Return the data below exactly, but only from the line containing "(132, 182) = (322, 264): green teapot -> none" through the line containing "(413, 217) = (587, 85): red", with both of those lines included.
++++
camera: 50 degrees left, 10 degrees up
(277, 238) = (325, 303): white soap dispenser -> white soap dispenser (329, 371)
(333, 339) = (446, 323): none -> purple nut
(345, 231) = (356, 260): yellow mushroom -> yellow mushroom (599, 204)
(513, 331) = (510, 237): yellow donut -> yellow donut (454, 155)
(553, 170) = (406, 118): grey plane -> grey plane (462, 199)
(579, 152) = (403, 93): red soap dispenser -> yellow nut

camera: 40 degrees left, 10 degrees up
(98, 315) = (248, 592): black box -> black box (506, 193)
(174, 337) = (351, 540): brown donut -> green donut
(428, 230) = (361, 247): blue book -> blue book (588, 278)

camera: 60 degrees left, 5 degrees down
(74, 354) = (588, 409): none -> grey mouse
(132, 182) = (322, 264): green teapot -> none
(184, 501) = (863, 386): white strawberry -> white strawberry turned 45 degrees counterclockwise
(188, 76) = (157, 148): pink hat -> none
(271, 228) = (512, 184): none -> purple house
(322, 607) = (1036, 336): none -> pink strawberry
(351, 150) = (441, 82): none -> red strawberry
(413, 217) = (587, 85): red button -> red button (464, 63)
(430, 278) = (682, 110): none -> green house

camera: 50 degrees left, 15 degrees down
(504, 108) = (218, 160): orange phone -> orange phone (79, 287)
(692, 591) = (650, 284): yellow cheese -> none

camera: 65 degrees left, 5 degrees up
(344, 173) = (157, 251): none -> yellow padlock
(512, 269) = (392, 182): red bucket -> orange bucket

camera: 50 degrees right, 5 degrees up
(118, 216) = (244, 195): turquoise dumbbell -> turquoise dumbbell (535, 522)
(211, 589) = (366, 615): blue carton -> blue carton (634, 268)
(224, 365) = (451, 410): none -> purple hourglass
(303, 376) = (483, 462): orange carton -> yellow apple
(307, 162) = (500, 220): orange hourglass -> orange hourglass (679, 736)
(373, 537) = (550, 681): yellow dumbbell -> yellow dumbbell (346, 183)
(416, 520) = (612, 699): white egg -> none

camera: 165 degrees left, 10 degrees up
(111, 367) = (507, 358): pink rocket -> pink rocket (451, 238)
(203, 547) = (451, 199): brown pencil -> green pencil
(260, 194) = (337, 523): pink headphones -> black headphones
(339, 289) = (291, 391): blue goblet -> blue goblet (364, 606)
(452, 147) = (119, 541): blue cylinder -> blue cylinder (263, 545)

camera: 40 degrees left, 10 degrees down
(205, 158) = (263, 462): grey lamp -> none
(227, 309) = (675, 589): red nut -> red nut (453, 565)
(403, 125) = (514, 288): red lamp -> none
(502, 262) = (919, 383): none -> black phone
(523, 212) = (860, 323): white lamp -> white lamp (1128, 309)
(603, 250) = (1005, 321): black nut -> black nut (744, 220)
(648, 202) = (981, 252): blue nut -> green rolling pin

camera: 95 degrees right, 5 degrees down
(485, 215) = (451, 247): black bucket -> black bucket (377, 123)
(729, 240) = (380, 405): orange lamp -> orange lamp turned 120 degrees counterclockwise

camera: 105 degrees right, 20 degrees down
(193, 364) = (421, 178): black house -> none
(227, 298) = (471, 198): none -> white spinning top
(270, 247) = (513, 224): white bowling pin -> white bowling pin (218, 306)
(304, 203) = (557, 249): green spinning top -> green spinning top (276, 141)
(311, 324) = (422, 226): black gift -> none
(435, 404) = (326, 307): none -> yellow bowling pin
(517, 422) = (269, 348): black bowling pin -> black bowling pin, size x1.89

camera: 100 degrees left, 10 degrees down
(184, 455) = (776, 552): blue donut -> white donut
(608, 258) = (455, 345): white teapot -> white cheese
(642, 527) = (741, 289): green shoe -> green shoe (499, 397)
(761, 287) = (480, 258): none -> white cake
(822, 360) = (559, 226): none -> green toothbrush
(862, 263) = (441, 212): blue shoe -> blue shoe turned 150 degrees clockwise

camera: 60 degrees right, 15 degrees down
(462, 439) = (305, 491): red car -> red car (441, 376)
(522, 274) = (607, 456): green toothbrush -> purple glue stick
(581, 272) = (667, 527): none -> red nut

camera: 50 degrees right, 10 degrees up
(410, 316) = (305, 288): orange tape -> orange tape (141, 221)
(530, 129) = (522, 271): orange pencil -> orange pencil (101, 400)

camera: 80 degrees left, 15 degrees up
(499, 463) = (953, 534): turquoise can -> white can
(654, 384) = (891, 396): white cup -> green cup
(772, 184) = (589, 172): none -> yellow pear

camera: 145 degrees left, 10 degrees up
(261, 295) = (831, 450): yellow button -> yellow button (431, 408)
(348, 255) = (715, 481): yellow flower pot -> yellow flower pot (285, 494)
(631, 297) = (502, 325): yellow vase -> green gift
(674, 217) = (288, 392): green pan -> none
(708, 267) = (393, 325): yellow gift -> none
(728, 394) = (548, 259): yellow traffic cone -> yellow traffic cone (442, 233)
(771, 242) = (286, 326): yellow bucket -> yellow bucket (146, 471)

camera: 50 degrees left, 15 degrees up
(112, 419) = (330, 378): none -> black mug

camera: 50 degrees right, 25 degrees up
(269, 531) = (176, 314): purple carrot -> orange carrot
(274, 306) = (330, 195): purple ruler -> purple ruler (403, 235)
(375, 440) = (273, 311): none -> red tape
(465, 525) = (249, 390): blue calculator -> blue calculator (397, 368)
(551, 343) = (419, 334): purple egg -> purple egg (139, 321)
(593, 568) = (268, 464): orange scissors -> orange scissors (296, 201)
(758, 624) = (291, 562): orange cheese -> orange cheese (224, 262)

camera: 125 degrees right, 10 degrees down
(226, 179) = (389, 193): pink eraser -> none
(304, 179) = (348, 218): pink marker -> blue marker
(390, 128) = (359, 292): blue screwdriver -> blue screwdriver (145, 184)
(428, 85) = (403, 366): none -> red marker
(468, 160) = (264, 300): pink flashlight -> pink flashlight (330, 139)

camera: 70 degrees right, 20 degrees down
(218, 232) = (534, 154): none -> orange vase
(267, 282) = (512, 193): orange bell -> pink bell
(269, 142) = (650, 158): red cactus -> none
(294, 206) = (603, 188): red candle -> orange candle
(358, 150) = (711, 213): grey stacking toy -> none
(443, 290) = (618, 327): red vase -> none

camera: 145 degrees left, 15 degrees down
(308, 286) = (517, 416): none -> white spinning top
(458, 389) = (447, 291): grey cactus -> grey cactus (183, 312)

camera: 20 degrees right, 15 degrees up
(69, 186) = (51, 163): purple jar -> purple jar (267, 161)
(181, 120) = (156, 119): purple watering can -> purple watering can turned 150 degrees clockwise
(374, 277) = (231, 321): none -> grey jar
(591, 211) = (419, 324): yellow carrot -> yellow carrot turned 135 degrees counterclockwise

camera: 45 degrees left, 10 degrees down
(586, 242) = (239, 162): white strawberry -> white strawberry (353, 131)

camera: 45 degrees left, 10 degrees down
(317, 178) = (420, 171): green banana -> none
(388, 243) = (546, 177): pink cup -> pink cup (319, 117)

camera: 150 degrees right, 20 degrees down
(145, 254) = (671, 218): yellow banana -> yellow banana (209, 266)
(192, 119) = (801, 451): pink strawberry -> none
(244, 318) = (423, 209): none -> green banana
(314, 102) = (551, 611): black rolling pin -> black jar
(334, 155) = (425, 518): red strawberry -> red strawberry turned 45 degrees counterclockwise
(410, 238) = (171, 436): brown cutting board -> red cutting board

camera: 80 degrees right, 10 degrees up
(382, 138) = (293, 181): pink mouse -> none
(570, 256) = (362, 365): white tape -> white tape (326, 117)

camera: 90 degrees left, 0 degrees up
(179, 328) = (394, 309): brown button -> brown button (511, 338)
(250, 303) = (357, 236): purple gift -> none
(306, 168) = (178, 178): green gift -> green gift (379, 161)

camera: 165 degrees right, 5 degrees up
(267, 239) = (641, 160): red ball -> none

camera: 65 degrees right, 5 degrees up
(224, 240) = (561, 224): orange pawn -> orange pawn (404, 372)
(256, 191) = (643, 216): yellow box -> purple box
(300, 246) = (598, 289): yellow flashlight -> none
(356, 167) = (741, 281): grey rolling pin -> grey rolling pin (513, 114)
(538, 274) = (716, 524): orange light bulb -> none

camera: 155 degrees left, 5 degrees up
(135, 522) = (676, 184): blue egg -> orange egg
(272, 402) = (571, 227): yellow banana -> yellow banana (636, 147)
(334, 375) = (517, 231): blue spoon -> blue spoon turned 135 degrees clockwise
++++
• Exercise solution:
(132, 182) = (322, 264): green teapot -> none
(184, 501) = (863, 386): white strawberry -> white strawberry turned 45 degrees counterclockwise
(188, 76) = (157, 148): pink hat -> none
(271, 228) = (512, 184): none -> purple house
(322, 607) = (1036, 336): none -> pink strawberry
(351, 150) = (441, 82): none -> red strawberry
(413, 217) = (587, 85): red button -> red button (464, 63)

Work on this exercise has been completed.